Requirement
Where the listing below has a line with "bed: (214, 723) -> (186, 464), moved", write out exactly that line and every line after it, stopping after the line with "window: (803, 724) -> (543, 578), moved".

Records provided
★ ★ ★ ★
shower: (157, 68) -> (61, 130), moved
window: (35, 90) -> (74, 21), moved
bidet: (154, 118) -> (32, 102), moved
★ ★ ★ ★
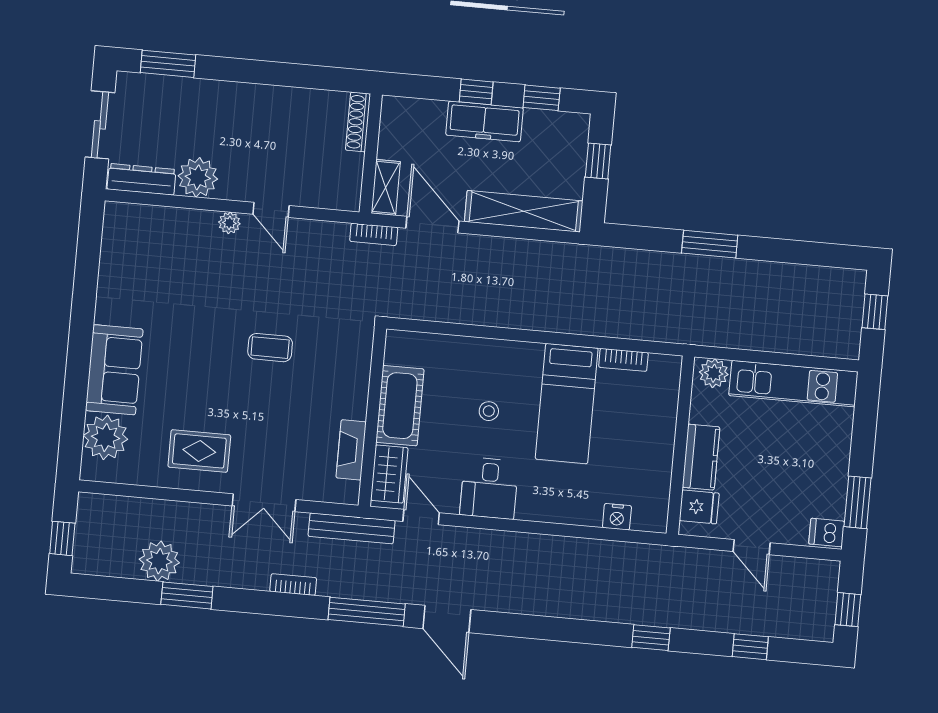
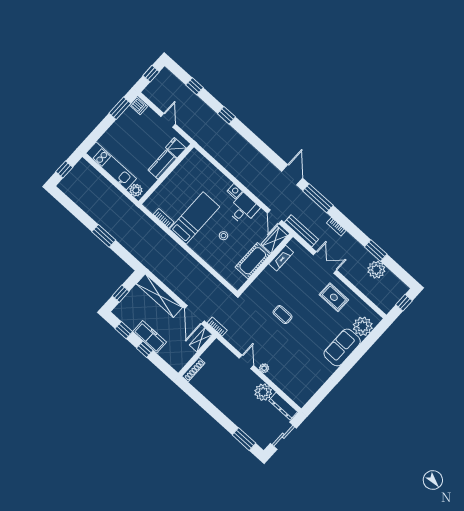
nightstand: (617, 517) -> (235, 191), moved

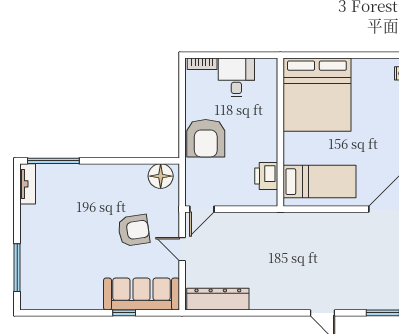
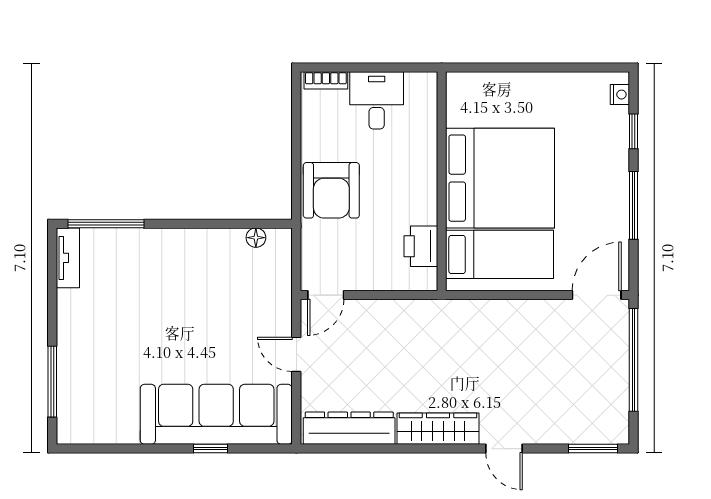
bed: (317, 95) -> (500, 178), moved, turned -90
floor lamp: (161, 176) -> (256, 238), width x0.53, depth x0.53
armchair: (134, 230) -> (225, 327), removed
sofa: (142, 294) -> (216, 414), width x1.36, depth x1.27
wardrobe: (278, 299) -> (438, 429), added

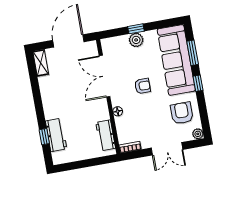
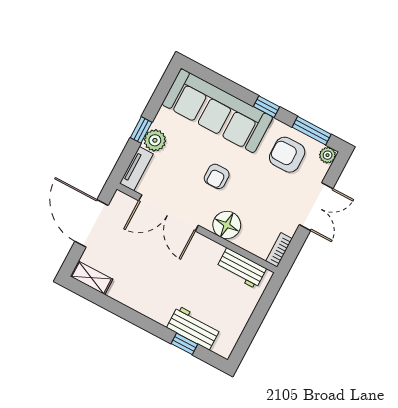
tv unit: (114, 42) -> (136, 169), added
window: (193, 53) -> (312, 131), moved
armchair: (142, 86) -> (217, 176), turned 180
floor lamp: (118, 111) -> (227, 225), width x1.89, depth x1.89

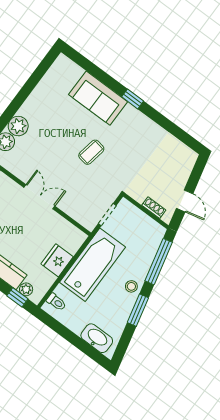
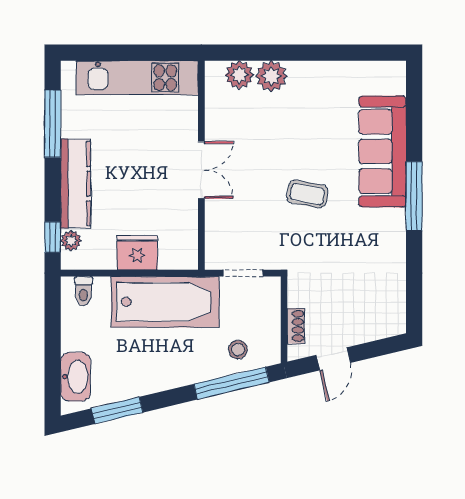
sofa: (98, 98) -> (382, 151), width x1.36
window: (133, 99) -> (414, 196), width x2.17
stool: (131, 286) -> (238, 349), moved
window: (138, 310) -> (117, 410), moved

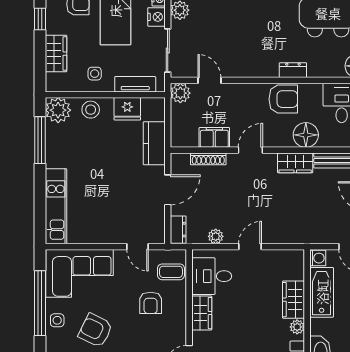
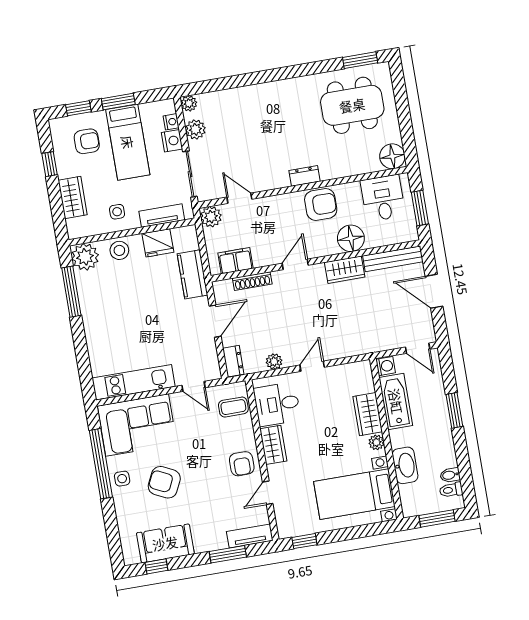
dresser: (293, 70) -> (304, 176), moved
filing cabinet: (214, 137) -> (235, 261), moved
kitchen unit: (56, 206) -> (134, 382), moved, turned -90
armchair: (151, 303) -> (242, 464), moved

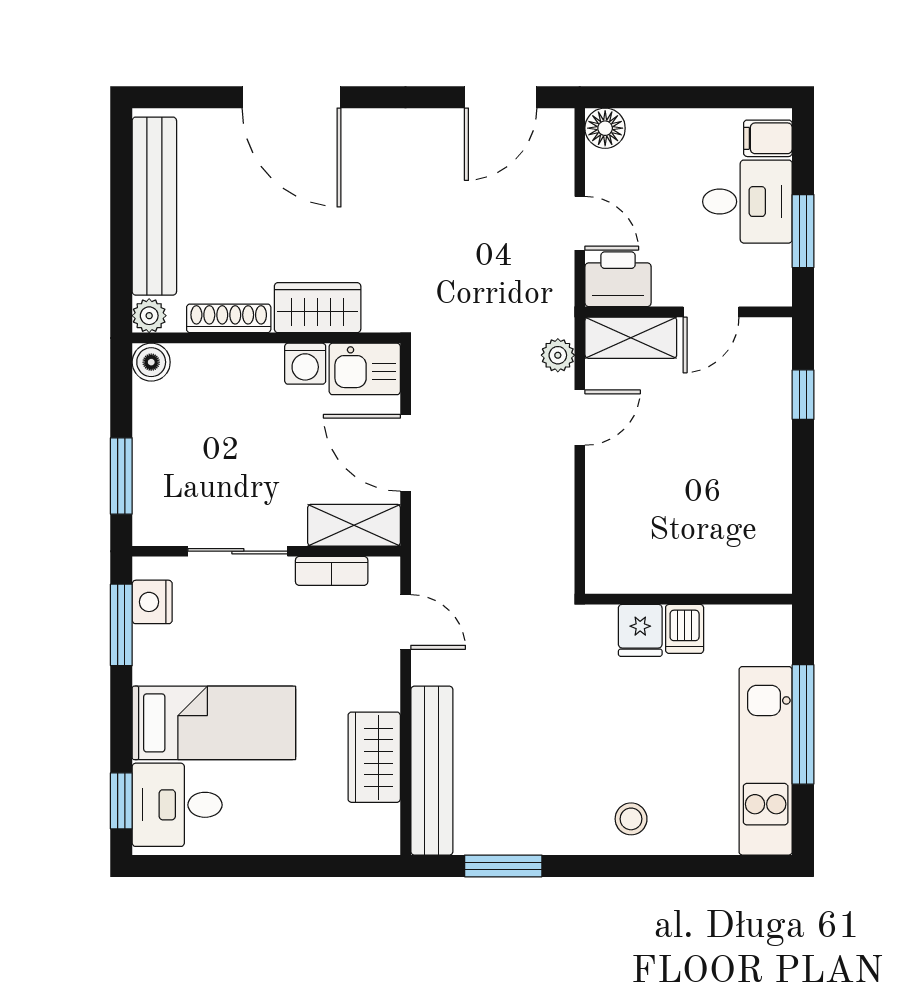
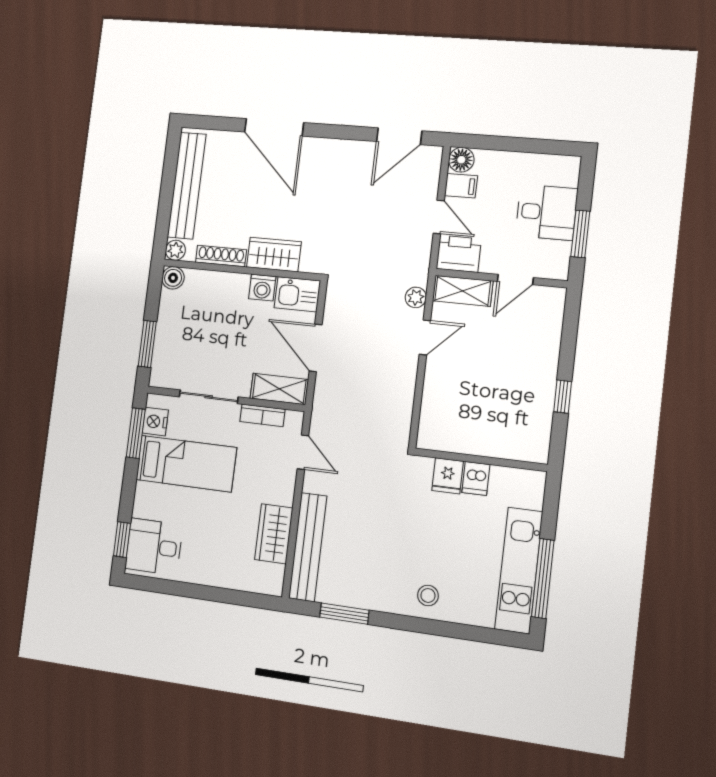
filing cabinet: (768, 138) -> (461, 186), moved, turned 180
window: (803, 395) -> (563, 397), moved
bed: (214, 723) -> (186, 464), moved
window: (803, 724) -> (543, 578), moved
★ ★ ★ ★
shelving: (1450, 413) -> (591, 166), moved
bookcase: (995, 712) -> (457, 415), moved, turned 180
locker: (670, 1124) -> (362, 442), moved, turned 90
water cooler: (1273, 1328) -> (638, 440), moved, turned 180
★ ★ ★ ★
Reply
bed: (214, 723) -> (186, 464), moved
window: (803, 724) -> (543, 578), moved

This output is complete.